## RECORDED INFORMATION

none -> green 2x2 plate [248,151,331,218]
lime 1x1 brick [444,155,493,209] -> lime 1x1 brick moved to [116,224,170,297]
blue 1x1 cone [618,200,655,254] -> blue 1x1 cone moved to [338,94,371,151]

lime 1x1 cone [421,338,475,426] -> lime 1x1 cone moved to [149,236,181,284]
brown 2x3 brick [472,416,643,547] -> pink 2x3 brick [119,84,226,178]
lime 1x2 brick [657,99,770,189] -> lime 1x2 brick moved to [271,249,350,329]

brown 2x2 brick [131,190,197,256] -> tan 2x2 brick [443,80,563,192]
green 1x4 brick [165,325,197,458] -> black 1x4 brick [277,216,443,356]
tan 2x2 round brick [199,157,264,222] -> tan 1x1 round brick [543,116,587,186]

---

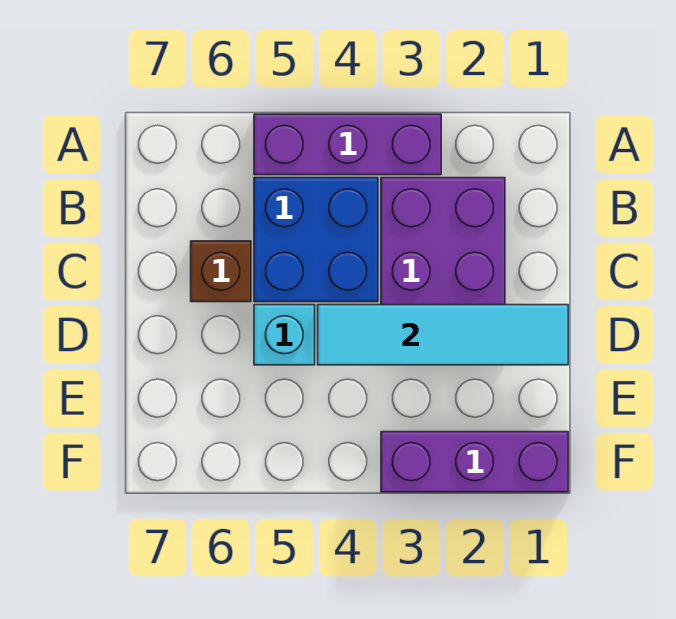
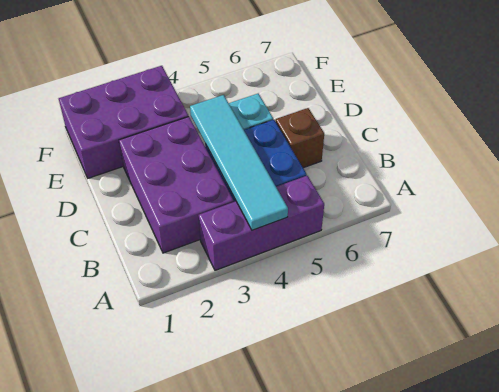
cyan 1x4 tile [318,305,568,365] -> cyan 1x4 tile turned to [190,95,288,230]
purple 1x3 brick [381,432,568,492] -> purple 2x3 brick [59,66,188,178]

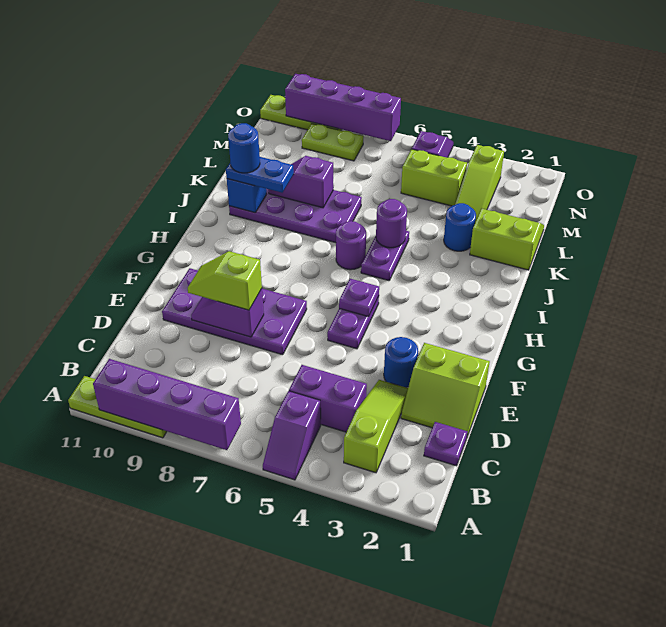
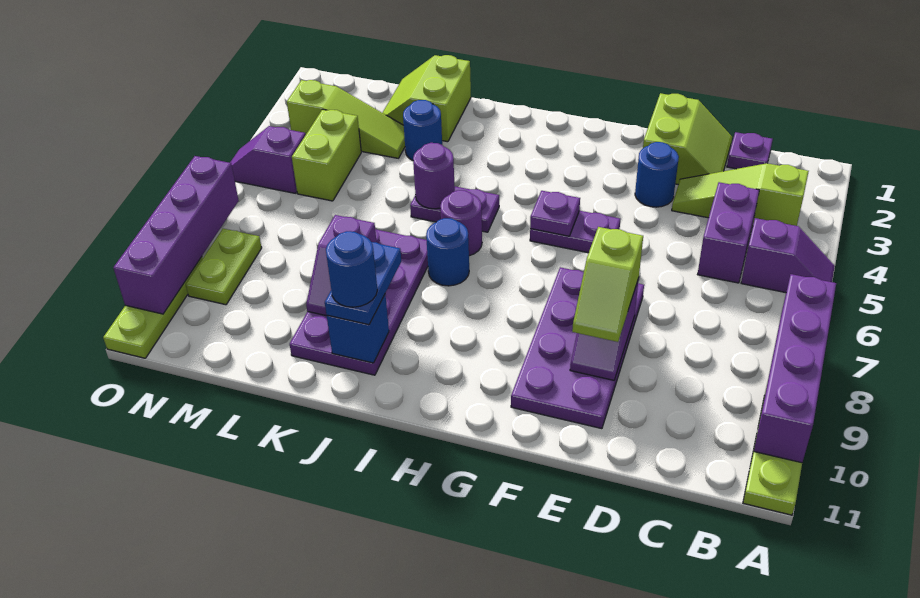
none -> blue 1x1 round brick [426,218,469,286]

==

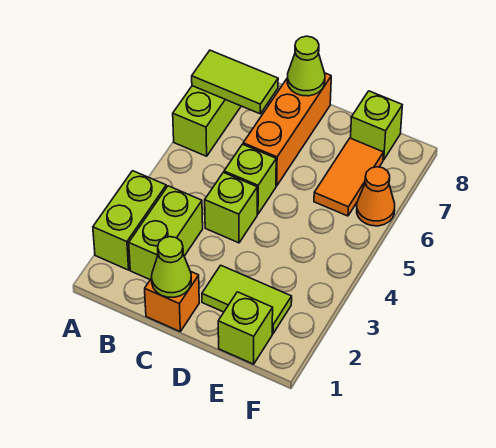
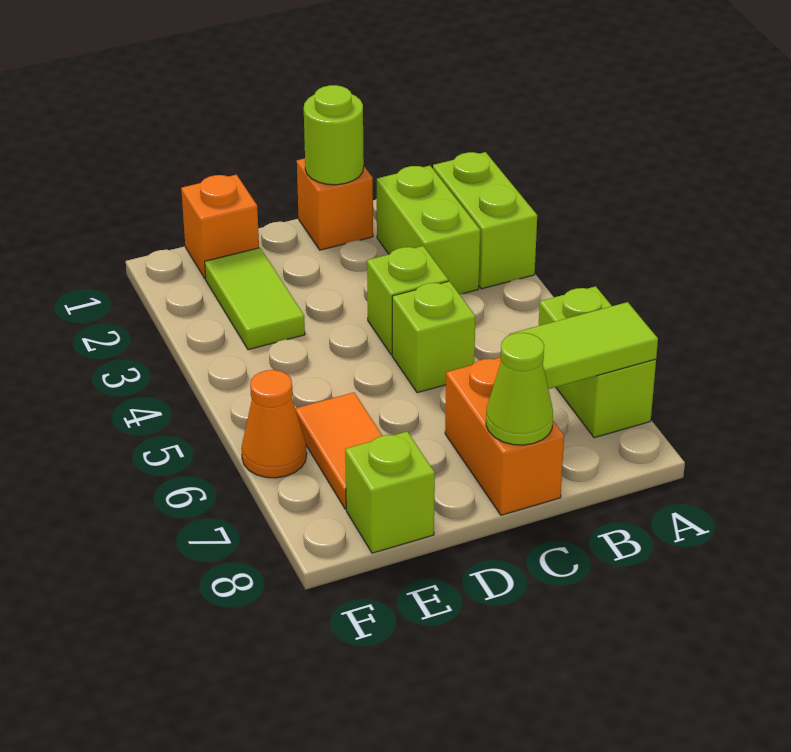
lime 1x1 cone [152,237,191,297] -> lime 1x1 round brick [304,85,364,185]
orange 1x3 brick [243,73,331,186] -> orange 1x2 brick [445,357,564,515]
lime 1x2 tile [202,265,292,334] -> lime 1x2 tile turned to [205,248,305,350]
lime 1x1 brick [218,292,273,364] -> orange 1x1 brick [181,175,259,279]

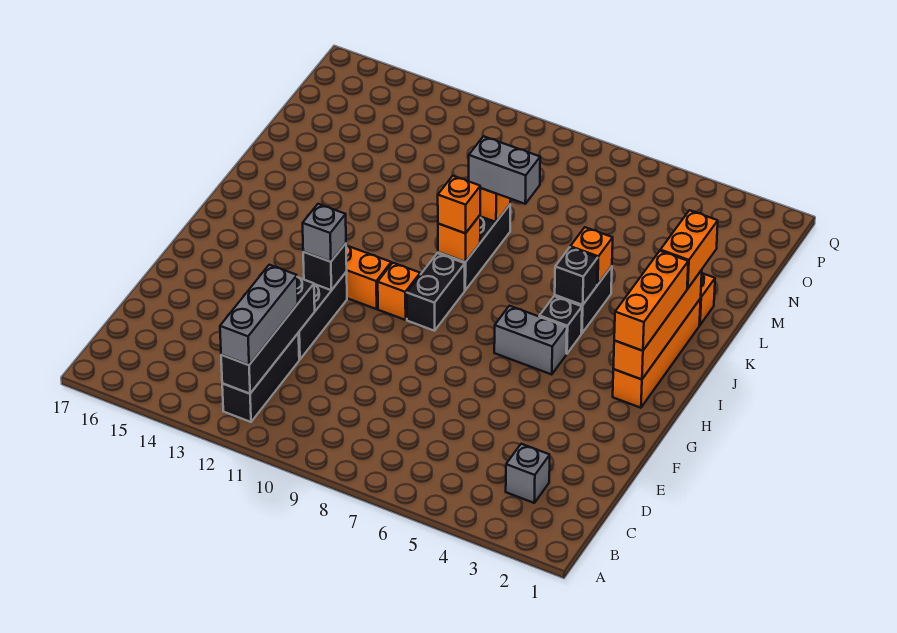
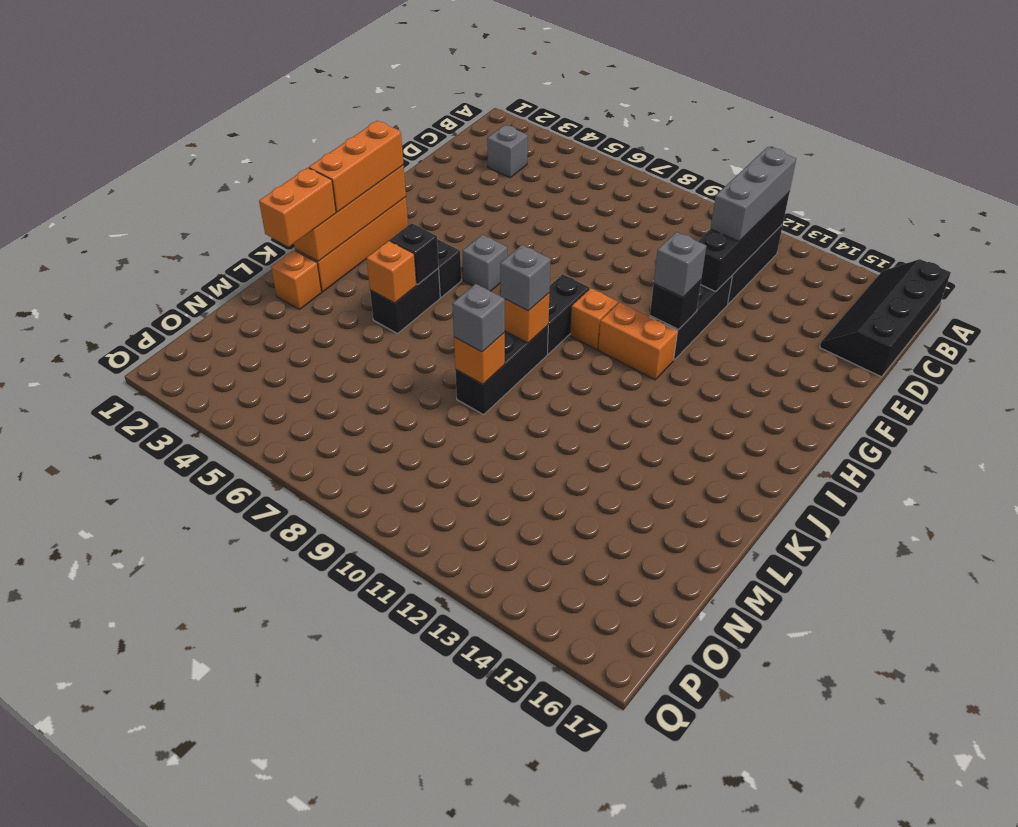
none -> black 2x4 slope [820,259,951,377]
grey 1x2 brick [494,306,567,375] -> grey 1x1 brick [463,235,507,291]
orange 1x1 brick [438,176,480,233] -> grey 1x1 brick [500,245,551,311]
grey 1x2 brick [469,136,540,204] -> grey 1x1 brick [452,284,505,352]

## TASK DESCRIPTION
Please give again the lines above between the line holding "none -> green 2x2 plate [248,151,331,218]" and the line holding "tan 2x2 round", inclusive, exactly as they are and with nothing added.

## RESPONSE FOR THIS EXERCISE
none -> green 2x2 plate [248,151,331,218]
lime 1x1 brick [444,155,493,209] -> lime 1x1 brick moved to [116,224,170,297]
blue 1x1 cone [618,200,655,254] -> blue 1x1 cone moved to [338,94,371,151]

lime 1x1 cone [421,338,475,426] -> lime 1x1 cone moved to [149,236,181,284]
brown 2x3 brick [472,416,643,547] -> pink 2x3 brick [119,84,226,178]
lime 1x2 brick [657,99,770,189] -> lime 1x2 brick moved to [271,249,350,329]

brown 2x2 brick [131,190,197,256] -> tan 2x2 brick [443,80,563,192]
green 1x4 brick [165,325,197,458] -> black 1x4 brick [277,216,443,356]
tan 2x2 round brick [199,157,264,222] -> tan 1x1 round brick [543,116,587,186]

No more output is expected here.